• SUPPLIED RECORDS:
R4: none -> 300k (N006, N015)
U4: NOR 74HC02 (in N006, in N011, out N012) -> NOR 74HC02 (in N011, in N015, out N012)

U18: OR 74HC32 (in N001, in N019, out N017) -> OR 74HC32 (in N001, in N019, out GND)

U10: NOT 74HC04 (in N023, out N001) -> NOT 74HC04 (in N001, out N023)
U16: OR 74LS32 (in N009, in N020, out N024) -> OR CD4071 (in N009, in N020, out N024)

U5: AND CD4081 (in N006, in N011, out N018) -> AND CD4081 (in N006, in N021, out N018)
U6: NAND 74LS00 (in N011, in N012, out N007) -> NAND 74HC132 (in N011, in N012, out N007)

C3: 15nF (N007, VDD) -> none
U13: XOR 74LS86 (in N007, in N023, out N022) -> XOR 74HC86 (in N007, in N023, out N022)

• HOW TO COMPLETE THIS TASK: Down to the last line, give the records again exactly.

• EXERCISE SOLUTION:
R4: none -> 300k (N006, N015)
U4: NOR 74HC02 (in N006, in N011, out N012) -> NOR 74HC02 (in N011, in N015, out N012)

U18: OR 74HC32 (in N001, in N019, out N017) -> OR 74HC32 (in N001, in N019, out GND)

U10: NOT 74HC04 (in N023, out N001) -> NOT 74HC04 (in N001, out N023)
U16: OR 74LS32 (in N009, in N020, out N024) -> OR CD4071 (in N009, in N020, out N024)

U5: AND CD4081 (in N006, in N011, out N018) -> AND CD4081 (in N006, in N021, out N018)
U6: NAND 74LS00 (in N011, in N012, out N007) -> NAND 74HC132 (in N011, in N012, out N007)

C3: 15nF (N007, VDD) -> none
U13: XOR 74LS86 (in N007, in N023, out N022) -> XOR 74HC86 (in N007, in N023, out N022)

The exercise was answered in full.